> **ASSIGNMENT**: A word-for-word copy of the entries, with the images left out, is what you should write.

> **EXERCISE MATERIAL**:
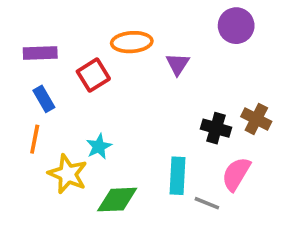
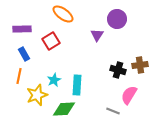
purple circle: (236, 26) -> (117, 19), moved
orange ellipse: (132, 42) -> (63, 14), moved, turned 40
brown cross: (256, 119) -> (140, 65), turned -35
yellow star: (68, 174) -> (37, 95), turned 30
cyan rectangle: (178, 176) -> (77, 85), moved

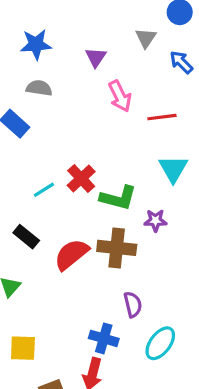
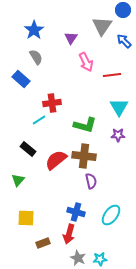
gray triangle: (146, 38) -> (102, 26), size x1.5
blue star: (36, 44) -> (34, 30), turned -30
gray semicircle: (39, 88) -> (36, 57), turned 49
red cross: (81, 178) -> (52, 103), moved, turned 36
purple star: (155, 220) -> (118, 135), moved
purple semicircle: (133, 304) -> (91, 181), moved

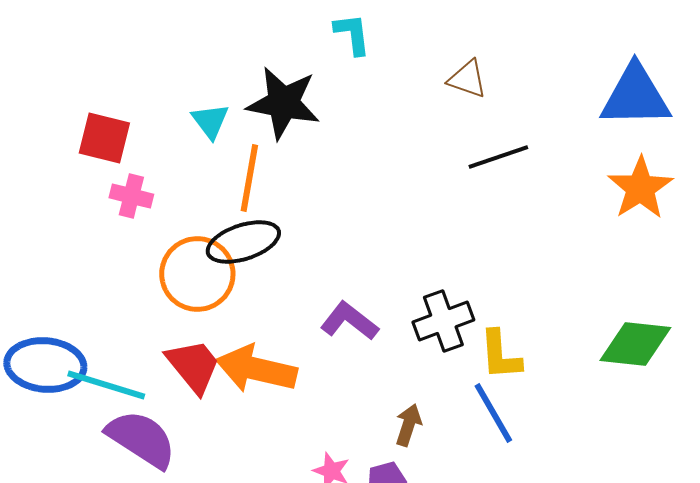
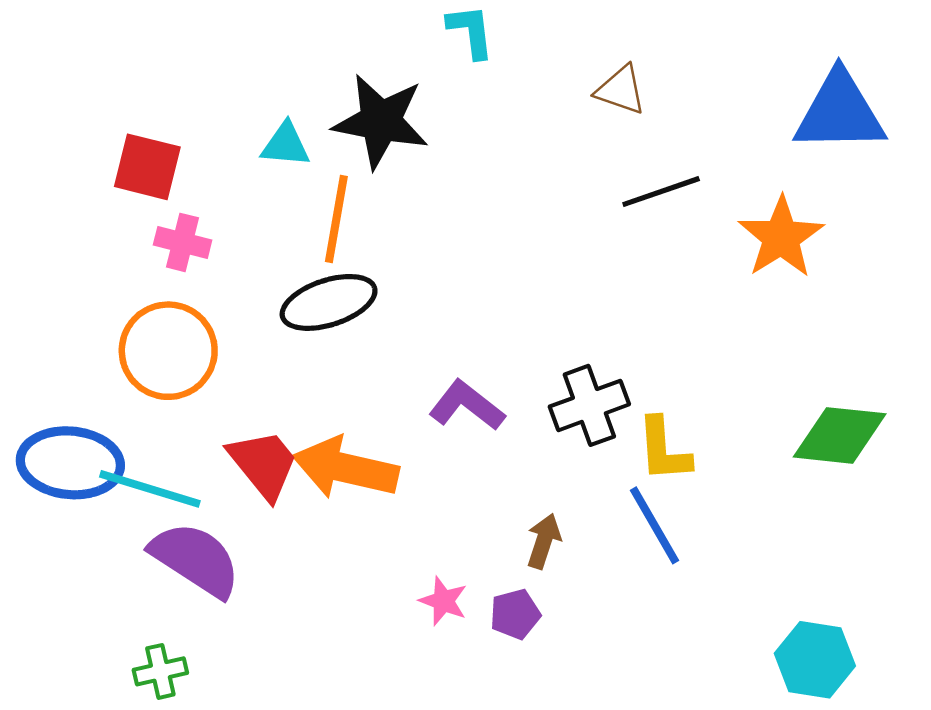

> **EXPECTED OUTPUT**:
purple circle: (236, 26) -> (117, 19), moved
orange ellipse: (132, 42) -> (63, 14), moved, turned 40
brown cross: (256, 119) -> (140, 65), turned -35
yellow star: (68, 174) -> (37, 95), turned 30
cyan rectangle: (178, 176) -> (77, 85), moved

gray triangle: (146, 38) -> (102, 26), size x1.5
blue star: (36, 44) -> (34, 30), turned -30
gray semicircle: (39, 88) -> (36, 57), turned 49
red cross: (81, 178) -> (52, 103), moved, turned 36
purple star: (155, 220) -> (118, 135), moved
purple semicircle: (133, 304) -> (91, 181), moved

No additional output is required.